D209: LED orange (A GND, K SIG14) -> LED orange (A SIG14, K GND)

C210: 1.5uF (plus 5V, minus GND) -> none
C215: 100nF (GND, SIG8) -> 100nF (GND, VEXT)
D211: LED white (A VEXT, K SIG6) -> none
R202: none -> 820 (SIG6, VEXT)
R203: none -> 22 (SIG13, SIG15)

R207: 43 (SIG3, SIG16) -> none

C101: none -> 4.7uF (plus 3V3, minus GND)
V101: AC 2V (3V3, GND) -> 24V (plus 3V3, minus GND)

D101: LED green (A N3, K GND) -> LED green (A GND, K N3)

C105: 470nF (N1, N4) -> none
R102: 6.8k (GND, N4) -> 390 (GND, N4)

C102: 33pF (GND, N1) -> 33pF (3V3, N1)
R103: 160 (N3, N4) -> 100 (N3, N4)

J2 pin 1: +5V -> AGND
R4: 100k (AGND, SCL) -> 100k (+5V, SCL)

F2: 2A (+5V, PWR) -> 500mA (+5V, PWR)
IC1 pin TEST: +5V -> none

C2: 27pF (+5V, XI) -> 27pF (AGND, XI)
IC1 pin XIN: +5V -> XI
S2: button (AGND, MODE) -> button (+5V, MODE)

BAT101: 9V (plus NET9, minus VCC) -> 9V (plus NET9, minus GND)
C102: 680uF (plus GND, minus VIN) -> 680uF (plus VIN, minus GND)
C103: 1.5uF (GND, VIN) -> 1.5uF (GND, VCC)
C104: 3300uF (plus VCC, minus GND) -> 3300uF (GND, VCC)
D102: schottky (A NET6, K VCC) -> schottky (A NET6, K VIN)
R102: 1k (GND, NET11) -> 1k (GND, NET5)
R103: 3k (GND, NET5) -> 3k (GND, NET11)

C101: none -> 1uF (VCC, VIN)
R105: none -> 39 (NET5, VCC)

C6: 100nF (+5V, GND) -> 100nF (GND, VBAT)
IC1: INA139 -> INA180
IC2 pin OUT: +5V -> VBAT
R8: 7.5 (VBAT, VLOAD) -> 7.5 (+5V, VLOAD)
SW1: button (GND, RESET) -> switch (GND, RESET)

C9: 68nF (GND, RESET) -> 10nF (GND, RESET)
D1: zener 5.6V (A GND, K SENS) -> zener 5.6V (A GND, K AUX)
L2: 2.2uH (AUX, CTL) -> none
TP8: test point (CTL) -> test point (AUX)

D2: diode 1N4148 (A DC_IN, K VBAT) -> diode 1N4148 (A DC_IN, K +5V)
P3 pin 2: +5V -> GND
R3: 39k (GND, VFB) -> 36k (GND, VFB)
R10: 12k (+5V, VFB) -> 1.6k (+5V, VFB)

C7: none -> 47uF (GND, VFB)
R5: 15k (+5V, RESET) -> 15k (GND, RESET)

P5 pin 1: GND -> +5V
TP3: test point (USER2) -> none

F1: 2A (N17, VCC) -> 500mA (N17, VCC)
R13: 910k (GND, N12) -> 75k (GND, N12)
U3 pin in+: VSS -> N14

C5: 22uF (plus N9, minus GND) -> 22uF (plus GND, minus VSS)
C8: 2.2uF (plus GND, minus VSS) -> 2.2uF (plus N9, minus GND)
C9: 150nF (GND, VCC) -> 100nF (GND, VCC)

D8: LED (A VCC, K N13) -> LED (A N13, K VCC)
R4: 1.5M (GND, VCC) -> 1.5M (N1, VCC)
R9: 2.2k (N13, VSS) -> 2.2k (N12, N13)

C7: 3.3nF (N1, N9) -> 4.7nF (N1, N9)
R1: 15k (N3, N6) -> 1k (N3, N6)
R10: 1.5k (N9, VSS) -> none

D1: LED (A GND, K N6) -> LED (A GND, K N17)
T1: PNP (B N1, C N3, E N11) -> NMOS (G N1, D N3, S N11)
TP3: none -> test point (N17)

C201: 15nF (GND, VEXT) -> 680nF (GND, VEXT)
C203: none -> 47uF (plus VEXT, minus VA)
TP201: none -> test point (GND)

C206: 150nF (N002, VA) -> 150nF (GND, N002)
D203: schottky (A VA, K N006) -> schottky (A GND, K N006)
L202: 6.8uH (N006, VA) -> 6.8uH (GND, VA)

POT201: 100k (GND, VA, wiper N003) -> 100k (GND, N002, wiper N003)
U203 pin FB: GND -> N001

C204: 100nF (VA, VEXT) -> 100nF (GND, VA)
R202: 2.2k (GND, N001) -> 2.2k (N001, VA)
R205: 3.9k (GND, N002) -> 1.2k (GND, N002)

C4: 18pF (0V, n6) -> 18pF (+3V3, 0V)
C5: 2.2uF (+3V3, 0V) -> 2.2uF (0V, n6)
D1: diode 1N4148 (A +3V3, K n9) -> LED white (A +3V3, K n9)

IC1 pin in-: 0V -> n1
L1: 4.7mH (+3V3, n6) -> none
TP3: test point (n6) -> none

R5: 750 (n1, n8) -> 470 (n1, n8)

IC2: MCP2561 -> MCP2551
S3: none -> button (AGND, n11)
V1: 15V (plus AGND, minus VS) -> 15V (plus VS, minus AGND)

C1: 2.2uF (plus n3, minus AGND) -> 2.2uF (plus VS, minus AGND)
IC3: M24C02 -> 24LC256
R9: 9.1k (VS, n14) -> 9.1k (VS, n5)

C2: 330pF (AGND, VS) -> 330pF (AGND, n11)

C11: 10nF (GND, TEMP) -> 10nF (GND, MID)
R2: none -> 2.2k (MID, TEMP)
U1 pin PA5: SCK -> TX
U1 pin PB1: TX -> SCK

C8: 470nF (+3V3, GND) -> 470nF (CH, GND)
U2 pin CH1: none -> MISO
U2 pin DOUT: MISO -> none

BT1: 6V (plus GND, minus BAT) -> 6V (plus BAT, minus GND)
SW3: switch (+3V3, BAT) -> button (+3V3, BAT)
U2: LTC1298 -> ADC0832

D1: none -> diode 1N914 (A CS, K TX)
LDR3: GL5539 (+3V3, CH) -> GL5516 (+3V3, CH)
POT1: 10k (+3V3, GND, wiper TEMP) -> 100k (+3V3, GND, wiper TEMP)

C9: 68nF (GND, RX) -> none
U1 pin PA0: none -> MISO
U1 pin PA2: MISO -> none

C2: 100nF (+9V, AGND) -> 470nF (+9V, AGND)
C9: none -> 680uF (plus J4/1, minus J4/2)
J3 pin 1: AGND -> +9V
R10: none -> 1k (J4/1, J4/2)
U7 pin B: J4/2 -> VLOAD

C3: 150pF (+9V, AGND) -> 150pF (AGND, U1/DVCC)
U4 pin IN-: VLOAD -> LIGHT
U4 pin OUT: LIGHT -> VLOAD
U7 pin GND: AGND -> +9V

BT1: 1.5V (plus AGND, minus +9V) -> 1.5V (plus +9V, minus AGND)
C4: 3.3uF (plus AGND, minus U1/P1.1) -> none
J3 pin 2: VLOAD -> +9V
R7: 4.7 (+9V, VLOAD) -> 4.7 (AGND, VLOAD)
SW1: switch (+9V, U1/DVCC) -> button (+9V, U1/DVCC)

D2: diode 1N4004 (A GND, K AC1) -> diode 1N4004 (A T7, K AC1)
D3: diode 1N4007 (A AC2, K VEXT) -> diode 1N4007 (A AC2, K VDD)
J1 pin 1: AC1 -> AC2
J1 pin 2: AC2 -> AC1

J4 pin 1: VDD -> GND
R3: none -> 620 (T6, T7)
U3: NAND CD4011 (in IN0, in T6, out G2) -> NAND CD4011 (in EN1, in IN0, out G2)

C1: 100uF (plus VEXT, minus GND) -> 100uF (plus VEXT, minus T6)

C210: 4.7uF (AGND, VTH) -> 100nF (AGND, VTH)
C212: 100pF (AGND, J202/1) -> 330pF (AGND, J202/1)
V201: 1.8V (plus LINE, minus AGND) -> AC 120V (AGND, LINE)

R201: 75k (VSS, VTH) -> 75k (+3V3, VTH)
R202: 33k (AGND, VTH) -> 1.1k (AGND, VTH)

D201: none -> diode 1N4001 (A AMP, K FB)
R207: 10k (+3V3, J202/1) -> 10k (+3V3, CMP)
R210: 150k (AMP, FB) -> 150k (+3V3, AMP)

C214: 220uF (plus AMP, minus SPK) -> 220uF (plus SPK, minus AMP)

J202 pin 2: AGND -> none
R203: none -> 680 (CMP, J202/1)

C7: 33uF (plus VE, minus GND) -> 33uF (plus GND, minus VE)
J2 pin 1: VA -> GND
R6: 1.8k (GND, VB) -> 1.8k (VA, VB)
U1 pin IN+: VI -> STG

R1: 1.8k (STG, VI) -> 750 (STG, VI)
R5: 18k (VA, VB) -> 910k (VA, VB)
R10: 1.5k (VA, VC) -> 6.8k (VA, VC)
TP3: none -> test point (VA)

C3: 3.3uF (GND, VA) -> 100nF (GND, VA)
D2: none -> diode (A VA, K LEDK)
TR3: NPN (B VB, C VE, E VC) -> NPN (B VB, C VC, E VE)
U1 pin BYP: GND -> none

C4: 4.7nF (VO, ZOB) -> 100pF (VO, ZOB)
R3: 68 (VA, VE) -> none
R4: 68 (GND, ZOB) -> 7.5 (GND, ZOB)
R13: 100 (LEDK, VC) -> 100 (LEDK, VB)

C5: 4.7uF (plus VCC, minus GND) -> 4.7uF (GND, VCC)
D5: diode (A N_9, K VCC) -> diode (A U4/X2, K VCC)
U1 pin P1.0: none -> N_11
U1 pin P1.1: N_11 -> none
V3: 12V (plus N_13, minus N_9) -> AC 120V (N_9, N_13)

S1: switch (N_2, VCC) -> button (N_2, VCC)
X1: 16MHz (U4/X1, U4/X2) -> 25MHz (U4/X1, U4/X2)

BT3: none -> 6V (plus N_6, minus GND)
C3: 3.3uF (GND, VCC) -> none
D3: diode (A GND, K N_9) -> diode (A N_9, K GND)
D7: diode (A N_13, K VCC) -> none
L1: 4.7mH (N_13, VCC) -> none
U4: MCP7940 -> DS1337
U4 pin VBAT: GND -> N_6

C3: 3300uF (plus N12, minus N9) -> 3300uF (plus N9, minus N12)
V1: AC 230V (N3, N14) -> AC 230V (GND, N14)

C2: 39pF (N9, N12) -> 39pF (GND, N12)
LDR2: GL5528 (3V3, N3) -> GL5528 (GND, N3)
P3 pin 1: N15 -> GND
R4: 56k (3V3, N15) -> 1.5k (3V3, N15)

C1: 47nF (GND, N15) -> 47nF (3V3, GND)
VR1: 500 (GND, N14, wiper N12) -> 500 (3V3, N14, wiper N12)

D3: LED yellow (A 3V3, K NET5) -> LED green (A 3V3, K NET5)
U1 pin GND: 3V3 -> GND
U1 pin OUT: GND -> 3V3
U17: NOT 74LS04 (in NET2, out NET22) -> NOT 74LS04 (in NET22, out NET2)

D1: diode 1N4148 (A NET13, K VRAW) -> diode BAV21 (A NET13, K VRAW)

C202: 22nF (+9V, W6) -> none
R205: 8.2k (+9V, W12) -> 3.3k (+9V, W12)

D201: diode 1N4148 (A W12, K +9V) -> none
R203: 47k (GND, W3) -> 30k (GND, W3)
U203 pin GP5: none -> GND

........

Your answer must consist only of the lines from the start of the records above through the line with "D102: schottky (A", each retyped exactly.

▶ [ANSWER TO THE EXERCISE]:
D209: LED orange (A GND, K SIG14) -> LED orange (A SIG14, K GND)

C210: 1.5uF (plus 5V, minus GND) -> none
C215: 100nF (GND, SIG8) -> 100nF (GND, VEXT)
D211: LED white (A VEXT, K SIG6) -> none
R202: none -> 820 (SIG6, VEXT)
R203: none -> 22 (SIG13, SIG15)

R207: 43 (SIG3, SIG16) -> none

C101: none -> 4.7uF (plus 3V3, minus GND)
V101: AC 2V (3V3, GND) -> 24V (plus 3V3, minus GND)

D101: LED green (A N3, K GND) -> LED green (A GND, K N3)

C105: 470nF (N1, N4) -> none
R102: 6.8k (GND, N4) -> 390 (GND, N4)

C102: 33pF (GND, N1) -> 33pF (3V3, N1)
R103: 160 (N3, N4) -> 100 (N3, N4)

J2 pin 1: +5V -> AGND
R4: 100k (AGND, SCL) -> 100k (+5V, SCL)

F2: 2A (+5V, PWR) -> 500mA (+5V, PWR)
IC1 pin TEST: +5V -> none

C2: 27pF (+5V, XI) -> 27pF (AGND, XI)
IC1 pin XIN: +5V -> XI
S2: button (AGND, MODE) -> button (+5V, MODE)

BAT101: 9V (plus NET9, minus VCC) -> 9V (plus NET9, minus GND)
C102: 680uF (plus GND, minus VIN) -> 680uF (plus VIN, minus GND)
C103: 1.5uF (GND, VIN) -> 1.5uF (GND, VCC)
C104: 3300uF (plus VCC, minus GND) -> 3300uF (GND, VCC)
D102: schottky (A NET6, K VCC) -> schottky (A NET6, K VIN)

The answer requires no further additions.